⟨

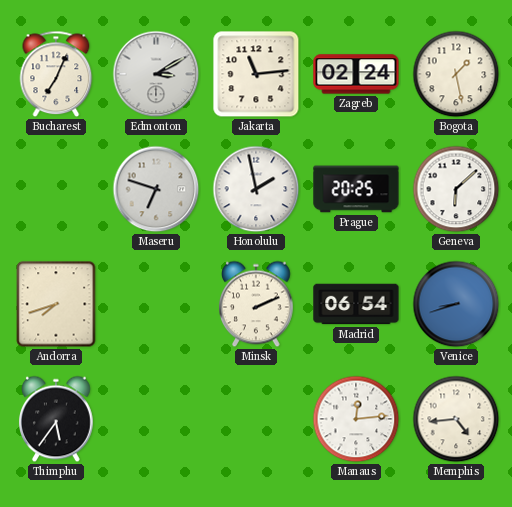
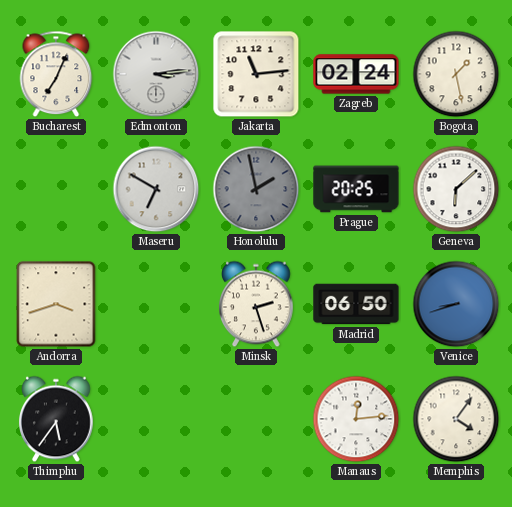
Edmonton: 3:10 -> 3:14
Maseru: 6:48 -> 6:50
Honolulu dial: white -> grey
Andorra: 7:42 -> 3:42
Minsk: 2:11 -> 2:27
Madrid: 06:54 -> 06:50
Memphis: 4:44 -> 4:06
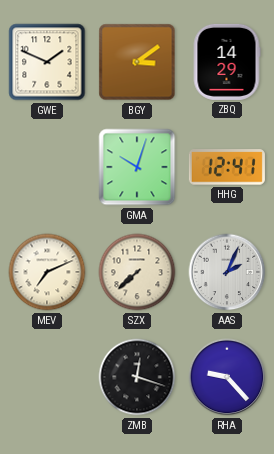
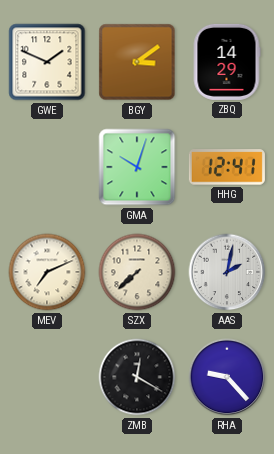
AAS: 2:04 -> 2:02
ZMB: 12:18 -> 12:20
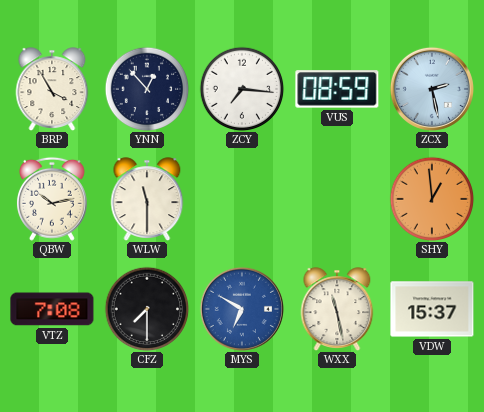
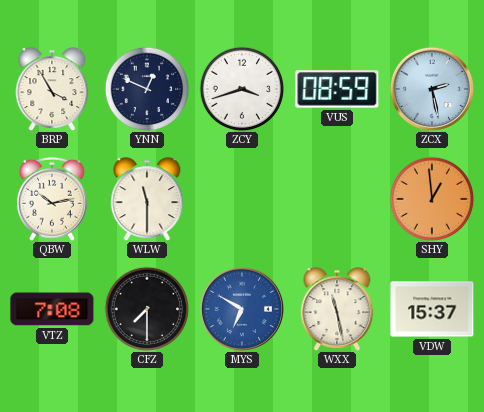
YNN: 12:53 -> 12:49
ZCY: 7:16 -> 3:42
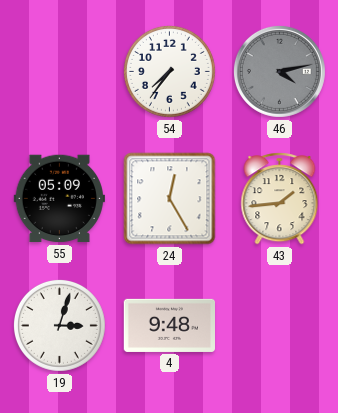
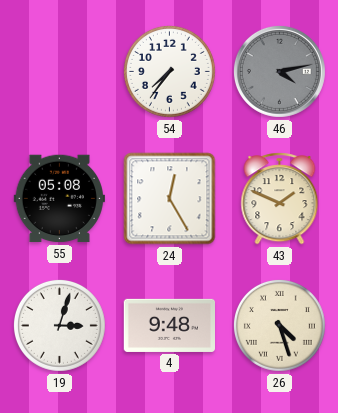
55: 05:09 -> 05:08
43: 1:44 -> 1:49
26: none -> 4:27
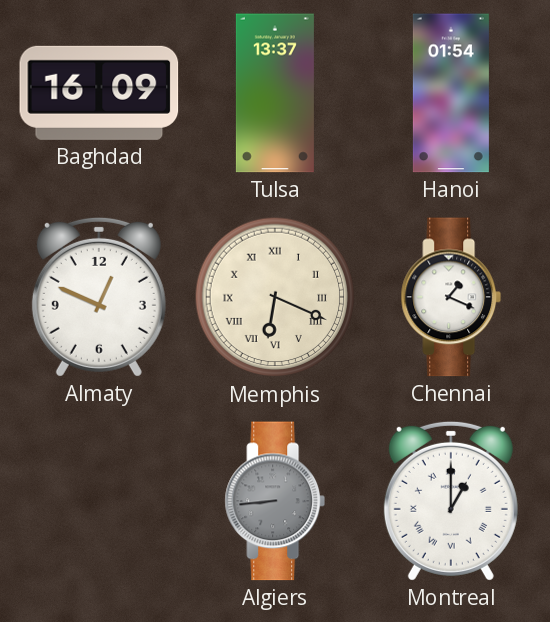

⟩

> [WHAT YOU SHOULD DO] Can you return every line of the material above word for word, omitting the pictures?

> [EXPECTED ANSWER]
Edmonton: 3:10 -> 3:14
Maseru: 6:48 -> 6:50
Honolulu dial: white -> grey
Andorra: 7:42 -> 3:42
Minsk: 2:11 -> 2:27
Madrid: 06:54 -> 06:50
Memphis: 4:44 -> 4:06
AAS: 2:04 -> 2:02
ZMB: 12:18 -> 12:20
YNN: 12:53 -> 12:49
ZCY: 7:16 -> 3:42
55: 05:09 -> 05:08
43: 1:44 -> 1:49
26: none -> 4:27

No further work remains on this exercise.